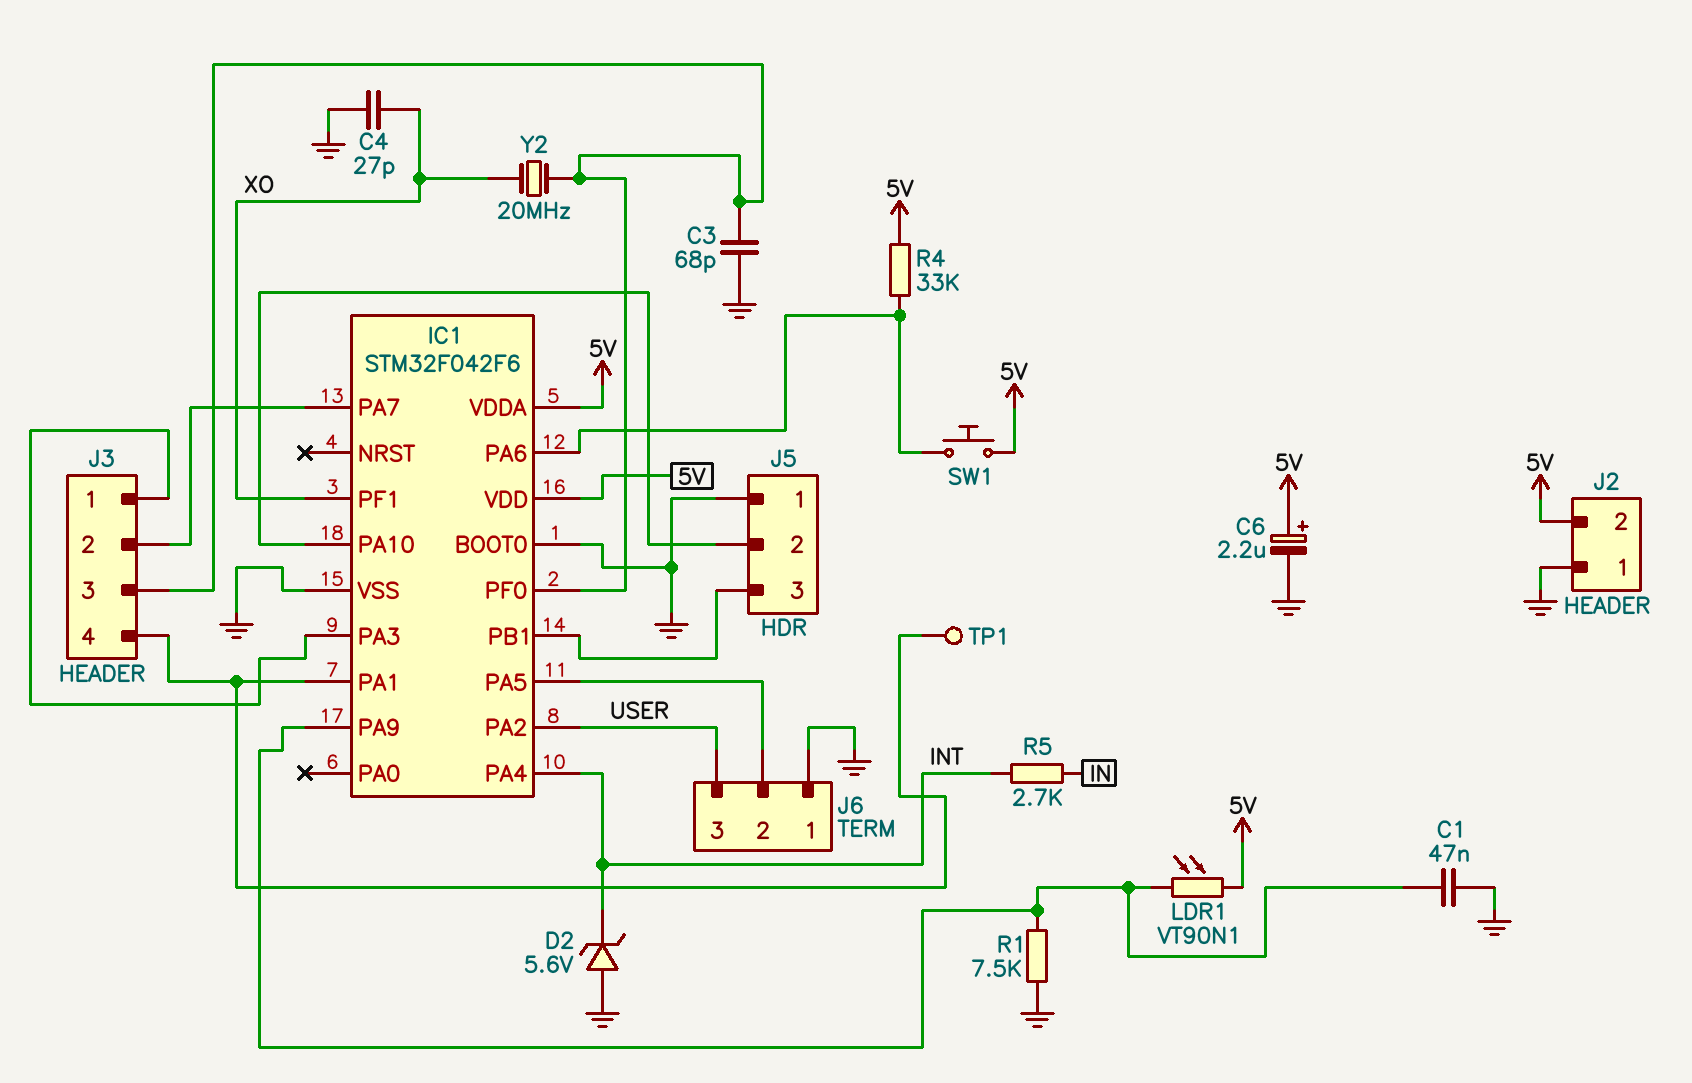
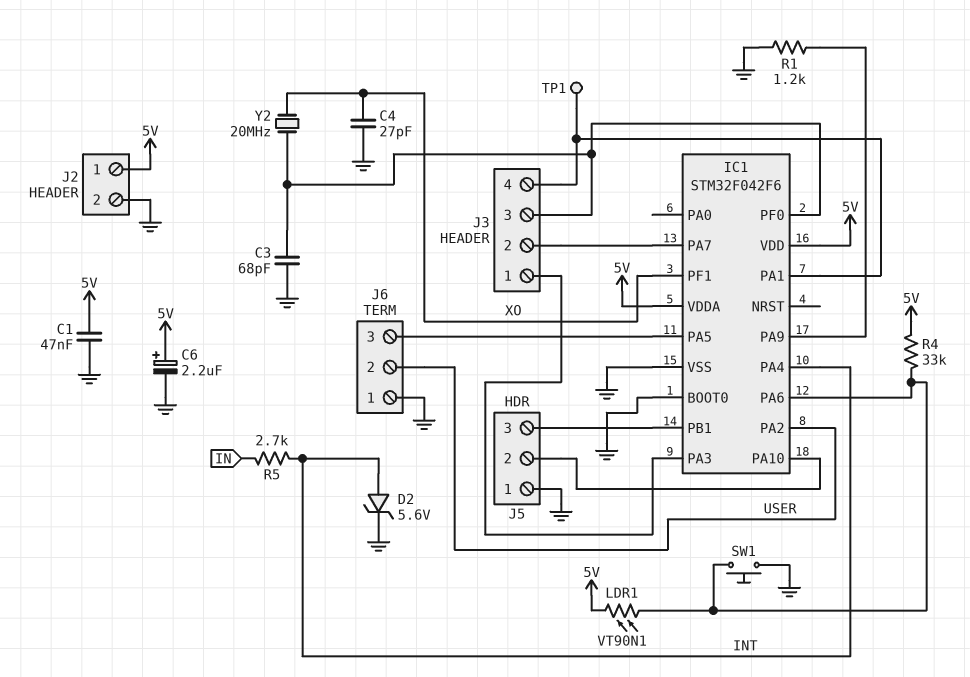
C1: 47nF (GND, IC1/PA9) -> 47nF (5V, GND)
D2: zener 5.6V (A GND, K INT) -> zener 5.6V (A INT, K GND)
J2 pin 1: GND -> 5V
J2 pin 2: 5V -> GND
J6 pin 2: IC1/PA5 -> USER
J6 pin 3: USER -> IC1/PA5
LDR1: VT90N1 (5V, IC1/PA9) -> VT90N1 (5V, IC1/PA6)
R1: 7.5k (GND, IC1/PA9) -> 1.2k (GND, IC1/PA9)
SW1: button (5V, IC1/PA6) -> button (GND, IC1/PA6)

□ □ □ □ □

_YOUR TASK_
The expected output is the full data above, reproduced exactly with no images.

_ANSWER SPACE_
C1: 47nF (GND, IC1/PA9) -> 47nF (5V, GND)
D2: zener 5.6V (A GND, K INT) -> zener 5.6V (A INT, K GND)
J2 pin 1: GND -> 5V
J2 pin 2: 5V -> GND
J6 pin 2: IC1/PA5 -> USER
J6 pin 3: USER -> IC1/PA5
LDR1: VT90N1 (5V, IC1/PA9) -> VT90N1 (5V, IC1/PA6)
R1: 7.5k (GND, IC1/PA9) -> 1.2k (GND, IC1/PA9)
SW1: button (5V, IC1/PA6) -> button (GND, IC1/PA6)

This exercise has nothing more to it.